What is expected:
Both the line below containing "(513, 114) = (537, 280): turquoise" and the line containing "(376, 318) = (397, 334): pink", along with every line between them, should be repeated exactly; no other line belongs in the answer.

Records excerpted from a collection:
══════════
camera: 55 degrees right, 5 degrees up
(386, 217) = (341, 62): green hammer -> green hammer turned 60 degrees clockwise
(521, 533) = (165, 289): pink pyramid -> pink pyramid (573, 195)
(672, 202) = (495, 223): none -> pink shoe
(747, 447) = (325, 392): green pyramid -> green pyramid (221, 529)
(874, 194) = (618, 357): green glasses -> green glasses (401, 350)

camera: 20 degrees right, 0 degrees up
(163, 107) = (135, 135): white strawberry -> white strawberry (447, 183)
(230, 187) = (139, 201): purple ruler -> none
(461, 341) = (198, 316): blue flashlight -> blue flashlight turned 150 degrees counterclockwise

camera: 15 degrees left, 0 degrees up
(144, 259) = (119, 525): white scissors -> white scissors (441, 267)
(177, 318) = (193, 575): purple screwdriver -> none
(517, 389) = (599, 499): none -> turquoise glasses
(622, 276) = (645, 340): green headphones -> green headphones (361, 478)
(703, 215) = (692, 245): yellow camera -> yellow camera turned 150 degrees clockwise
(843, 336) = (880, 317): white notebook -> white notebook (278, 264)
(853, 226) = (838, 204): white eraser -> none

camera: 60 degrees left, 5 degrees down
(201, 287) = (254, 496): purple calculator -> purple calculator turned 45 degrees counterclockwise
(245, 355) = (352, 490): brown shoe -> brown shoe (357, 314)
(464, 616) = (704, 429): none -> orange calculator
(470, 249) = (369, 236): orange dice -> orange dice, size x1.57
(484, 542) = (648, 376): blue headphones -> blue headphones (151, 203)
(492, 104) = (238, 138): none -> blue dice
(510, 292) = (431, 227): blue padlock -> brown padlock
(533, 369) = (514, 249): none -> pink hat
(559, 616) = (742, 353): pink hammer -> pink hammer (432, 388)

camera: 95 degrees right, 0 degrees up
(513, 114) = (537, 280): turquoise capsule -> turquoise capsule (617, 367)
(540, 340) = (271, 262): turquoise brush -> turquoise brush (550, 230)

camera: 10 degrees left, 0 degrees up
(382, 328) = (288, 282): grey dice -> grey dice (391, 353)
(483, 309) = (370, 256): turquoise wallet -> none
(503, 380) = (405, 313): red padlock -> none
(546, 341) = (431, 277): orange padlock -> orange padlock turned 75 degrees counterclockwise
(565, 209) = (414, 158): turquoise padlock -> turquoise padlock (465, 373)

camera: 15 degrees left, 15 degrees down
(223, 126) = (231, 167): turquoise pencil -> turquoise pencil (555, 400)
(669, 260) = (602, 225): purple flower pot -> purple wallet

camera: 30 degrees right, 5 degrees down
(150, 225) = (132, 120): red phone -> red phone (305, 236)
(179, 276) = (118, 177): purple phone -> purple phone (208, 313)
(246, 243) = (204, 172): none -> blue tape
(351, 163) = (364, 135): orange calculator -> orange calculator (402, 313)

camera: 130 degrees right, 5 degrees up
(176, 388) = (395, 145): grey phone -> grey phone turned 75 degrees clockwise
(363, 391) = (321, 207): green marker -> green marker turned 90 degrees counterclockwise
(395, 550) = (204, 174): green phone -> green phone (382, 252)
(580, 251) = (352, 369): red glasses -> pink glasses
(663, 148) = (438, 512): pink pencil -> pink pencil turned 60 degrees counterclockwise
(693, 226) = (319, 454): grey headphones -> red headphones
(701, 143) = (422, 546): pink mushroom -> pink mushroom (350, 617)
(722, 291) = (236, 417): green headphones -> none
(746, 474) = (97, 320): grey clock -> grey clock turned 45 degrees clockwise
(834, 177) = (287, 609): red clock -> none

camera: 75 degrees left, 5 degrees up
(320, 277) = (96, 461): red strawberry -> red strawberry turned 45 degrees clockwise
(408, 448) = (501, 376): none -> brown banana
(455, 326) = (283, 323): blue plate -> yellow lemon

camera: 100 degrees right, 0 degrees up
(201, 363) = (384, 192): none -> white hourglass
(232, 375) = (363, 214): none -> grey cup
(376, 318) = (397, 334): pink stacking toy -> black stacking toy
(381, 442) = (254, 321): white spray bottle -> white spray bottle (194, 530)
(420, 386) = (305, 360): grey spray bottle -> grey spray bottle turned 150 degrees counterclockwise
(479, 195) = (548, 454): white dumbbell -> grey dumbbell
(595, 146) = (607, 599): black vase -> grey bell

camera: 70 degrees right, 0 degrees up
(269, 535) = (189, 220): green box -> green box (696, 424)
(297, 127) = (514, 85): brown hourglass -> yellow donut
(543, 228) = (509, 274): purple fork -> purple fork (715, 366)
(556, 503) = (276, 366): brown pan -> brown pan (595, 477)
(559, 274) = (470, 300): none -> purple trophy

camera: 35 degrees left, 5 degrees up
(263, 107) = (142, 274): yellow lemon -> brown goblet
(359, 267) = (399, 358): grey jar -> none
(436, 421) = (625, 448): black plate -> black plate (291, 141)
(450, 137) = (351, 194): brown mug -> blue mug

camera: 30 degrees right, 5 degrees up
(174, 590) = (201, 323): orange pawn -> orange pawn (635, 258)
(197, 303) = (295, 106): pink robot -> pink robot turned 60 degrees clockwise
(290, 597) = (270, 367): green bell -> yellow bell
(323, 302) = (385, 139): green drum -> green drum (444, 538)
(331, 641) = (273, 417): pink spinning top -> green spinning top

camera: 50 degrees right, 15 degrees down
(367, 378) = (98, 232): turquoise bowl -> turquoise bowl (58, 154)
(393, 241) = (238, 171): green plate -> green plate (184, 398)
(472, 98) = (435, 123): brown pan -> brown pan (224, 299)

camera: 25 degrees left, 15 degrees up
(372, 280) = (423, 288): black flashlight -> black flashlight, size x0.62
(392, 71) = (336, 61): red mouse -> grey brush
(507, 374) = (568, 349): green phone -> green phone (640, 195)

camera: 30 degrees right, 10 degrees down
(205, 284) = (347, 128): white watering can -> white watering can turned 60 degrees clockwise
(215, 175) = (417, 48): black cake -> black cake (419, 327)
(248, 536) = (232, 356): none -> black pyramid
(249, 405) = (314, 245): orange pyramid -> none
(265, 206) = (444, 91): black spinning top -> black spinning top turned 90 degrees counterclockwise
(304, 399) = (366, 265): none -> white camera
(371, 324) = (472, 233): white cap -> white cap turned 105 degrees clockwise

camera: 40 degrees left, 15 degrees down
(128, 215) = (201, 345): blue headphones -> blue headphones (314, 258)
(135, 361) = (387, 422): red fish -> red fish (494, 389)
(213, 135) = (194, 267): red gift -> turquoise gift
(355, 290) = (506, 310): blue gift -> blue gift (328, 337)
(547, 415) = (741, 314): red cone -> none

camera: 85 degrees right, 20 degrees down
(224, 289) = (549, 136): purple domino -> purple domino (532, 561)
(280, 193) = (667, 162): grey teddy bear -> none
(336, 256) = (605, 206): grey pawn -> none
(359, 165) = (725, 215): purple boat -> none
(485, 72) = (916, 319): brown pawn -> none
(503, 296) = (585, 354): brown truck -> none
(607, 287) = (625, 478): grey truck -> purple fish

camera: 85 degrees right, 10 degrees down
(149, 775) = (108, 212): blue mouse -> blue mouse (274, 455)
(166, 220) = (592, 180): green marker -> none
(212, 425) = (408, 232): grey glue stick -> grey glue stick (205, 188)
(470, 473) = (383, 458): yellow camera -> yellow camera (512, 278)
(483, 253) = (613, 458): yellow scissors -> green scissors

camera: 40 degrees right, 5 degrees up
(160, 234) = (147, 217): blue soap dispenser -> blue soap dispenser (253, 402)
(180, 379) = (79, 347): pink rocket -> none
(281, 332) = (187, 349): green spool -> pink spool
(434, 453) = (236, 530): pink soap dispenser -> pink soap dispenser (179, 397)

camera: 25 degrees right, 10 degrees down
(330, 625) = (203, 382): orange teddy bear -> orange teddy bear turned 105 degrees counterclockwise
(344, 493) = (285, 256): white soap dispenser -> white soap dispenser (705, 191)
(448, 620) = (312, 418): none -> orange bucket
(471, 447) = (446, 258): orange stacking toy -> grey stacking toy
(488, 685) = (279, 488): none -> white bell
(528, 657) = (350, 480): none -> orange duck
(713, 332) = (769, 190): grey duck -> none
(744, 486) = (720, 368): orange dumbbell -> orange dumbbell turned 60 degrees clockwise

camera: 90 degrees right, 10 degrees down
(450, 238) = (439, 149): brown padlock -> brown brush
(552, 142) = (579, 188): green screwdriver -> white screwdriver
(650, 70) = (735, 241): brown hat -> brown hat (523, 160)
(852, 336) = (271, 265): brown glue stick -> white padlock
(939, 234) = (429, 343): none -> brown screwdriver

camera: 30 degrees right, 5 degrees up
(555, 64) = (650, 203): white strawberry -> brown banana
══════════
Answer to the problem:
(513, 114) = (537, 280): turquoise capsule -> turquoise capsule (617, 367)
(540, 340) = (271, 262): turquoise brush -> turquoise brush (550, 230)

camera: 10 degrees left, 0 degrees up
(382, 328) = (288, 282): grey dice -> grey dice (391, 353)
(483, 309) = (370, 256): turquoise wallet -> none
(503, 380) = (405, 313): red padlock -> none
(546, 341) = (431, 277): orange padlock -> orange padlock turned 75 degrees counterclockwise
(565, 209) = (414, 158): turquoise padlock -> turquoise padlock (465, 373)

camera: 15 degrees left, 15 degrees down
(223, 126) = (231, 167): turquoise pencil -> turquoise pencil (555, 400)
(669, 260) = (602, 225): purple flower pot -> purple wallet

camera: 30 degrees right, 5 degrees down
(150, 225) = (132, 120): red phone -> red phone (305, 236)
(179, 276) = (118, 177): purple phone -> purple phone (208, 313)
(246, 243) = (204, 172): none -> blue tape
(351, 163) = (364, 135): orange calculator -> orange calculator (402, 313)

camera: 130 degrees right, 5 degrees up
(176, 388) = (395, 145): grey phone -> grey phone turned 75 degrees clockwise
(363, 391) = (321, 207): green marker -> green marker turned 90 degrees counterclockwise
(395, 550) = (204, 174): green phone -> green phone (382, 252)
(580, 251) = (352, 369): red glasses -> pink glasses
(663, 148) = (438, 512): pink pencil -> pink pencil turned 60 degrees counterclockwise
(693, 226) = (319, 454): grey headphones -> red headphones
(701, 143) = (422, 546): pink mushroom -> pink mushroom (350, 617)
(722, 291) = (236, 417): green headphones -> none
(746, 474) = (97, 320): grey clock -> grey clock turned 45 degrees clockwise
(834, 177) = (287, 609): red clock -> none

camera: 75 degrees left, 5 degrees up
(320, 277) = (96, 461): red strawberry -> red strawberry turned 45 degrees clockwise
(408, 448) = (501, 376): none -> brown banana
(455, 326) = (283, 323): blue plate -> yellow lemon

camera: 100 degrees right, 0 degrees up
(201, 363) = (384, 192): none -> white hourglass
(232, 375) = (363, 214): none -> grey cup
(376, 318) = (397, 334): pink stacking toy -> black stacking toy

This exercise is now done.